Exercise goal. Make an exact copy of all the entries below, with the pictures left out.

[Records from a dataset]
- Opening Delimiter -
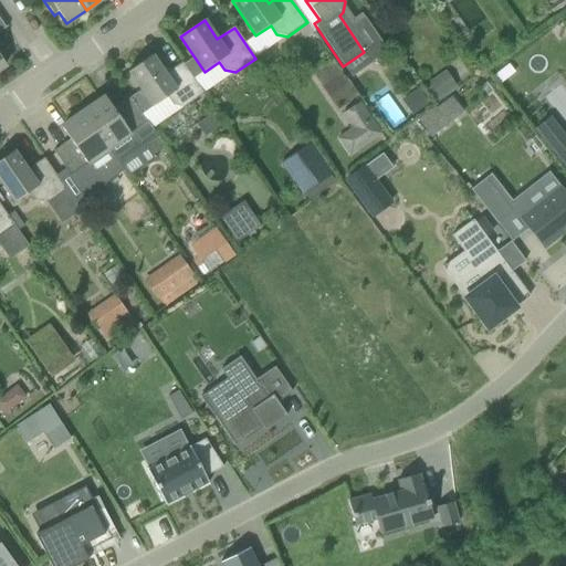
[(165,75),(153,56),(126,74),(150,108),(167,97),(173,106),(184,108),(203,94),(182,63),(165,75)]
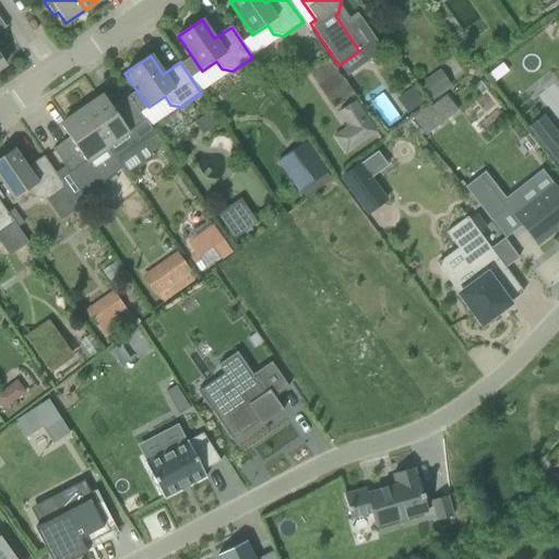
[(440,95),(428,79),(419,85),(430,102),(440,95)]
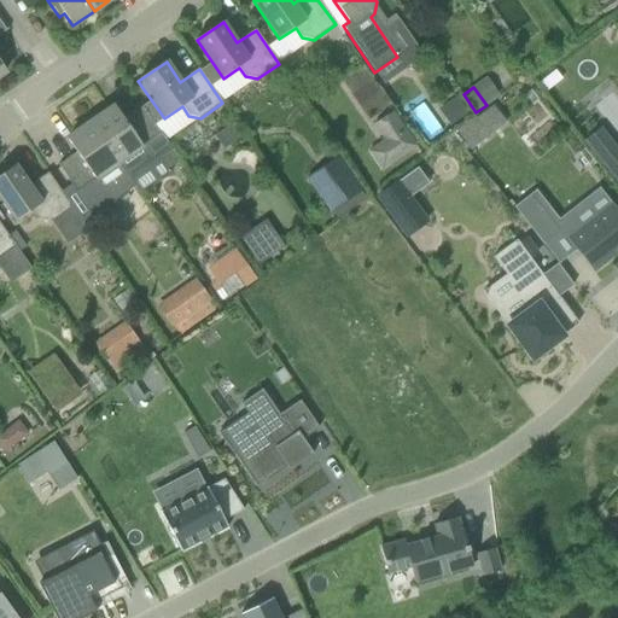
[(443,106),(455,123),(468,115),(456,97),(443,106)]
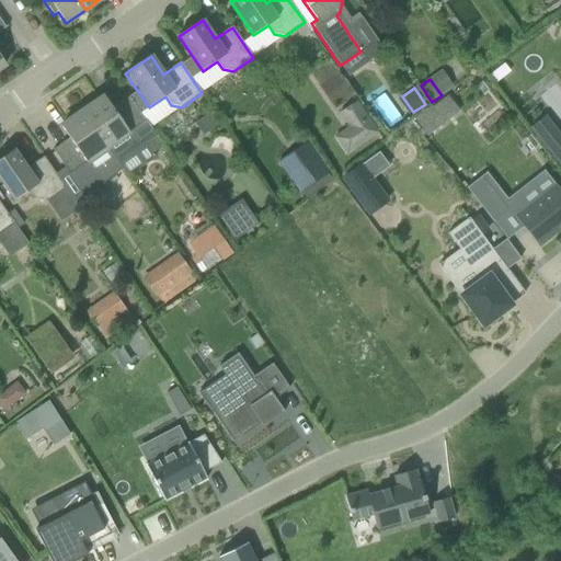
[(140,114),(129,98),(113,109),(104,98),(83,112),(107,148),(116,160),(119,164),(157,137),(150,128),(140,114)]
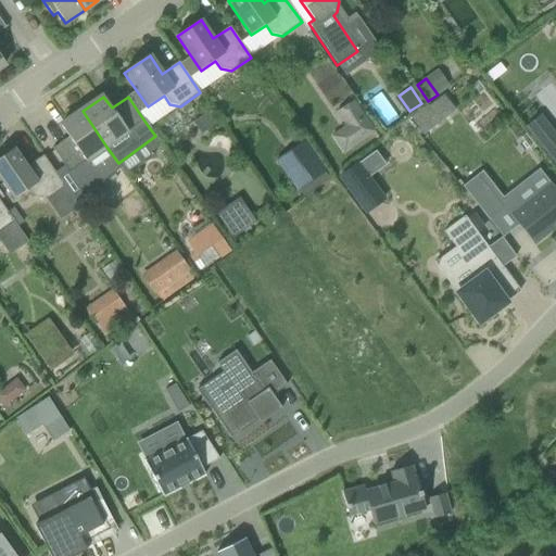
[(375,131),(354,101),(336,114),(356,144),(375,131)]
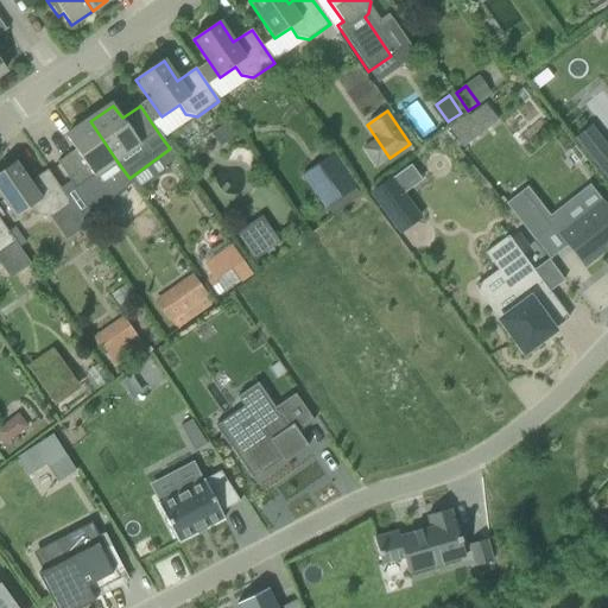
[(481,135),(468,118),(467,116),(449,131),(462,149),(481,135)]
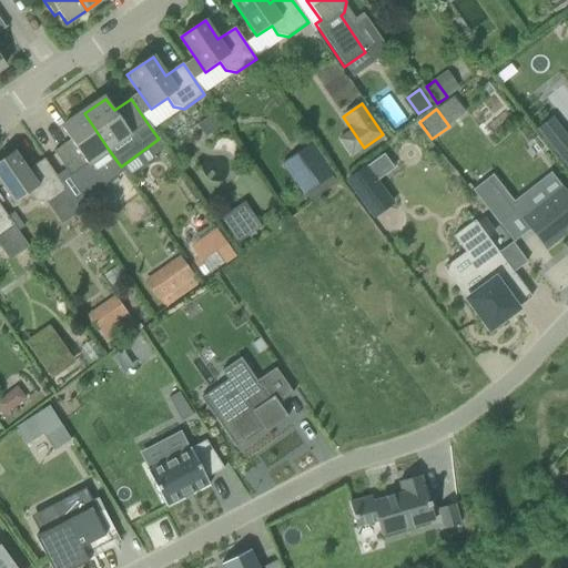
[(109,150),(84,113),(62,129),(70,141),(53,152),(70,176),(109,150)]
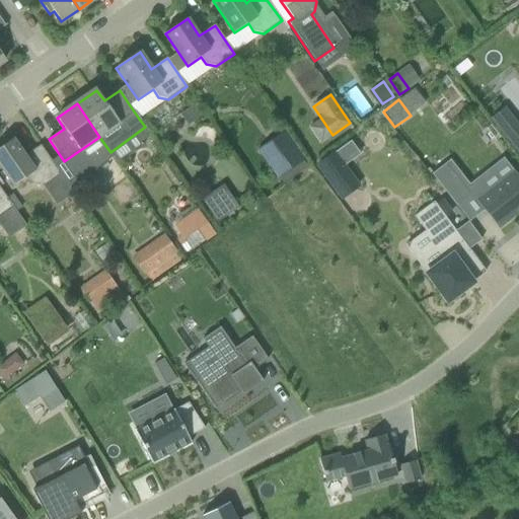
[(184,112),(193,123),(203,115),(195,103),(184,112)]
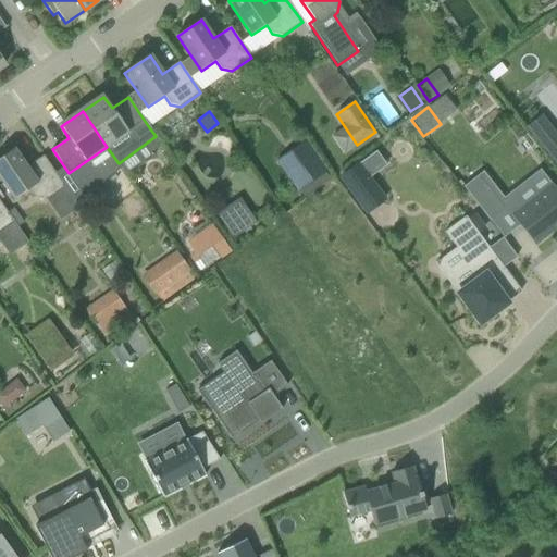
[(540,146),(556,166),(556,134),(556,133),(540,146)]
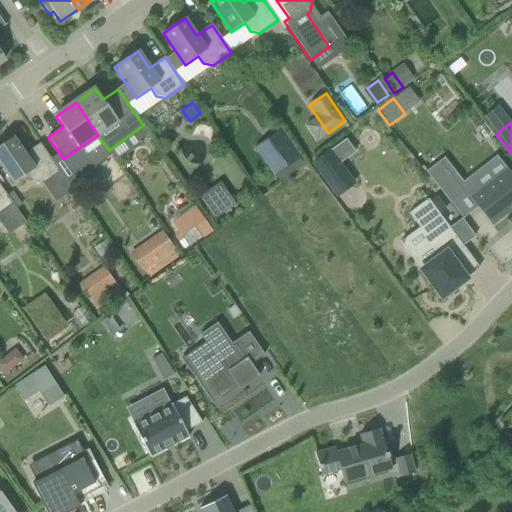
[(273,178),(301,158),(282,130),(254,149),(273,178)]
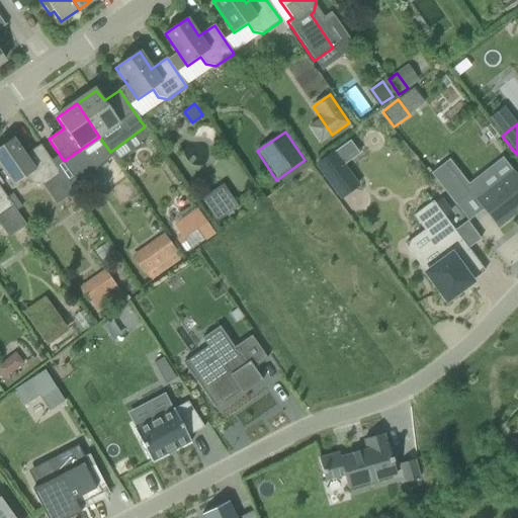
[(31,184),(41,186),(56,206),(74,193),(40,146),(24,156),(13,139),(0,147),(0,167),(13,186),(26,177),(31,184)]
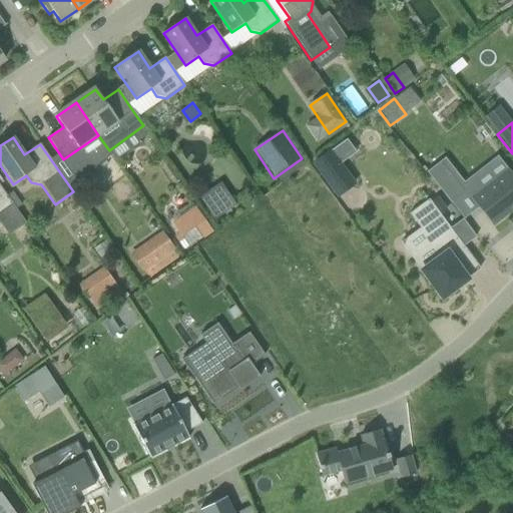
[(340,164),(330,151),(314,163),(338,196),(354,184),(340,164)]
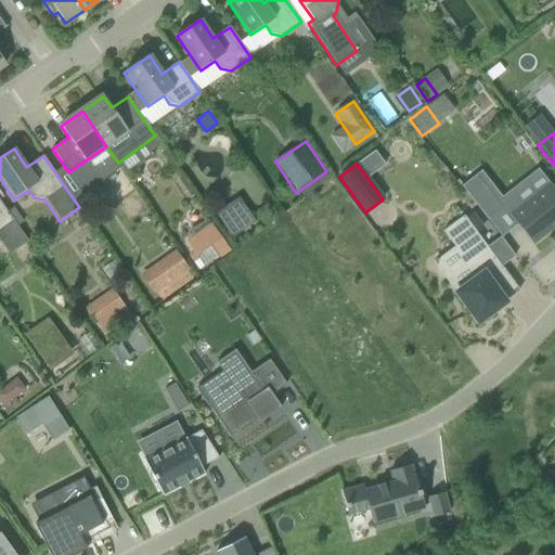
[(461,186),(488,220),(503,208),(479,177),(464,189),(462,185),(461,186)]
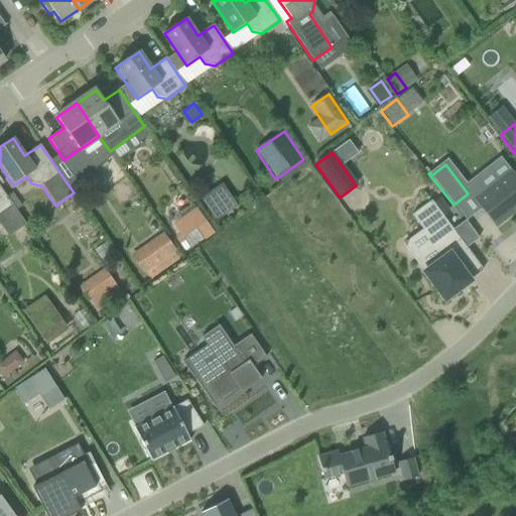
[(473,200),(495,228),(515,211),(515,177),(510,170),(473,200)]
- Closing Delimiter -
Solved problem.
[(165,75),(153,56),(126,74),(150,108),(167,97),(173,106),(184,108),(203,94),(182,63),(165,75)]
[(440,95),(428,79),(419,85),(430,102),(440,95)]
[(443,106),(455,123),(468,115),(456,97),(443,106)]
[(140,114),(129,98),(113,109),(104,98),(83,112),(107,148),(116,160),(119,164),(157,137),(150,128),(140,114)]
[(375,131),(354,101),(336,114),(356,144),(375,131)]
[(481,135),(468,118),(467,116),(449,131),(462,149),(481,135)]
[(109,150),(84,113),(62,129),(70,141),(53,152),(70,176),(109,150)]
[(184,112),(193,123),(203,115),(195,103),(184,112)]
[(540,146),(556,166),(556,134),(556,133),(540,146)]
[(273,178),(301,158),(282,130),(254,149),(273,178)]
[(31,184),(41,186),(56,206),(74,193),(40,146),(24,156),(13,139),(0,147),(0,167),(13,186),(26,177),(31,184)]
[(340,164),(330,151),(314,163),(338,196),(354,184),(340,164)]
[(461,186),(488,220),(503,208),(479,177),(464,189),(462,185),(461,186)]
[(473,200),(495,228),(515,211),(515,177),(510,170),(473,200)]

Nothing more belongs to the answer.